Try it: All the data below goes into the copy word for word, but the pictures don't.

Extracted entries:

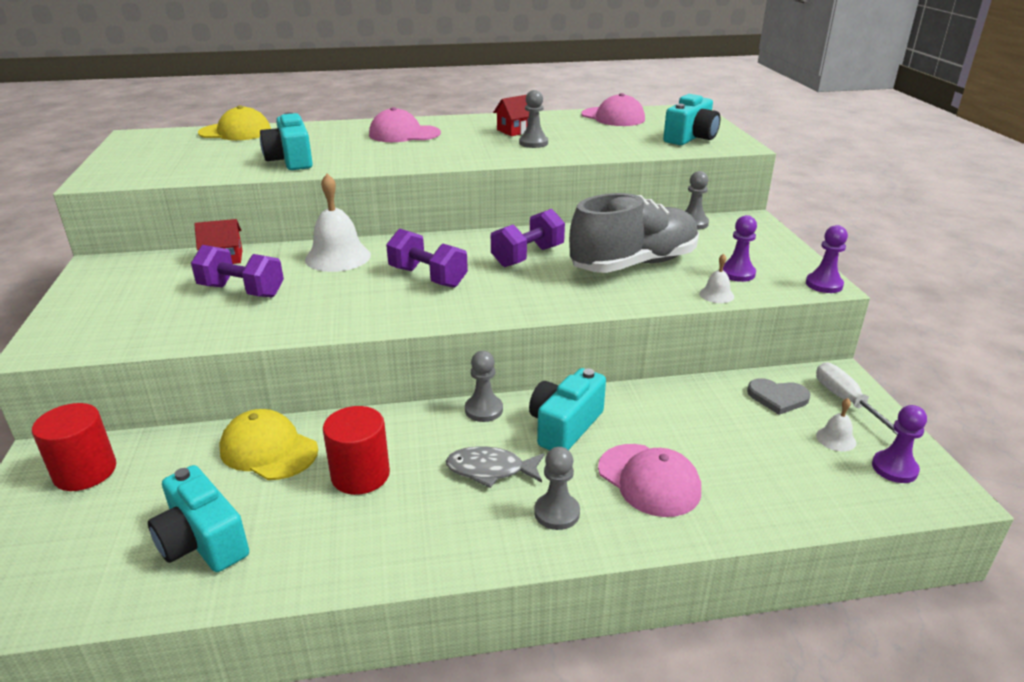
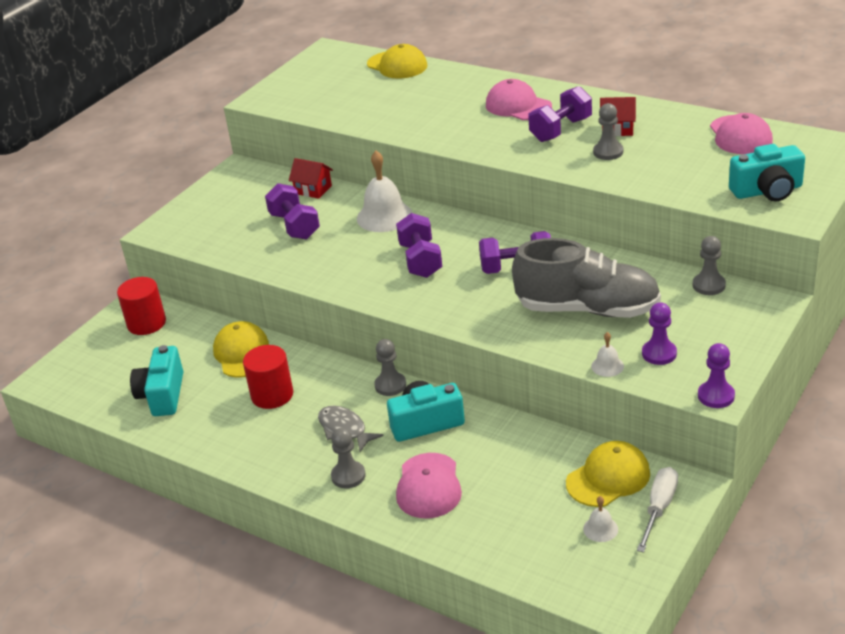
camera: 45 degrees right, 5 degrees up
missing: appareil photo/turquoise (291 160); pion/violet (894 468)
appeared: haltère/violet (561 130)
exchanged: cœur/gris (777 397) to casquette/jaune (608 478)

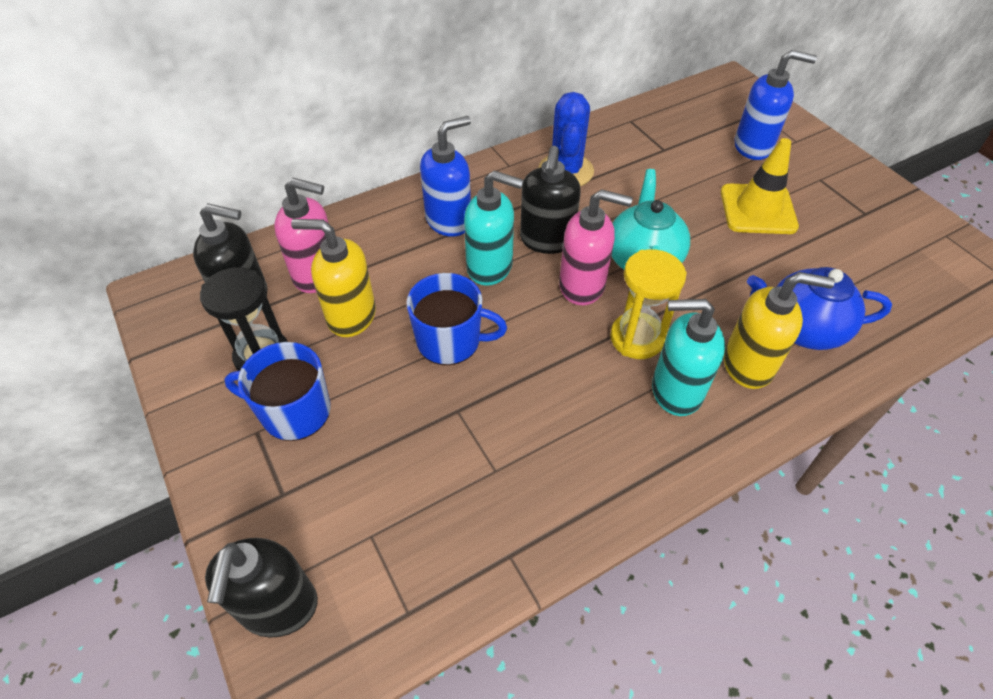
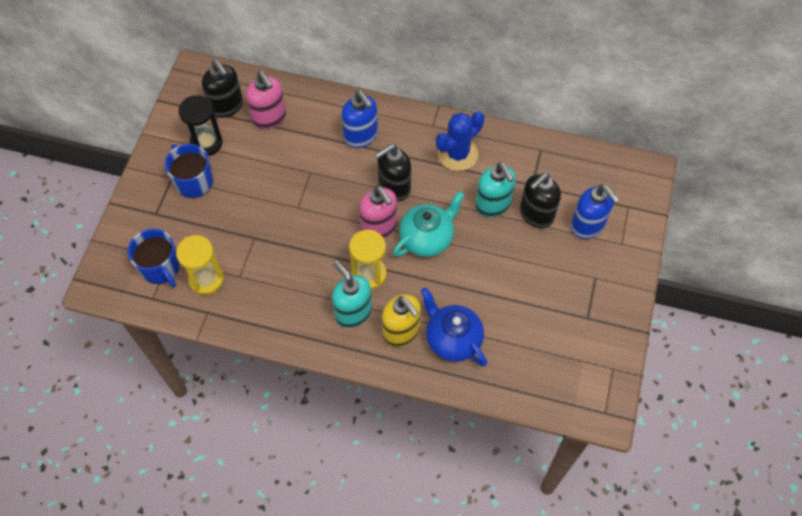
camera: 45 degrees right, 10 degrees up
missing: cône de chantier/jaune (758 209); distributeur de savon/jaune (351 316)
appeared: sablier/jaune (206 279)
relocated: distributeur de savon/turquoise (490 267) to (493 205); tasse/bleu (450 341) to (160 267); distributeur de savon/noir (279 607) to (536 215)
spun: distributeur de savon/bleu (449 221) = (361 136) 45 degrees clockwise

Output below:
camera: 45 degrees right, 5 degrees up
missing: appareil photo/turquoise (291 160); pion/violet (894 468)
appeared: haltère/violet (561 130)
exchanged: cœur/gris (777 397) to casquette/jaune (608 478)

camera: 45 degrees right, 10 degrees up
missing: cône de chantier/jaune (758 209); distributeur de savon/jaune (351 316)
appeared: sablier/jaune (206 279)
relocated: distributeur de savon/turquoise (490 267) to (493 205); tasse/bleu (450 341) to (160 267); distributeur de savon/noir (279 607) to (536 215)
spun: distributeur de savon/bleu (449 221) = (361 136) 45 degrees clockwise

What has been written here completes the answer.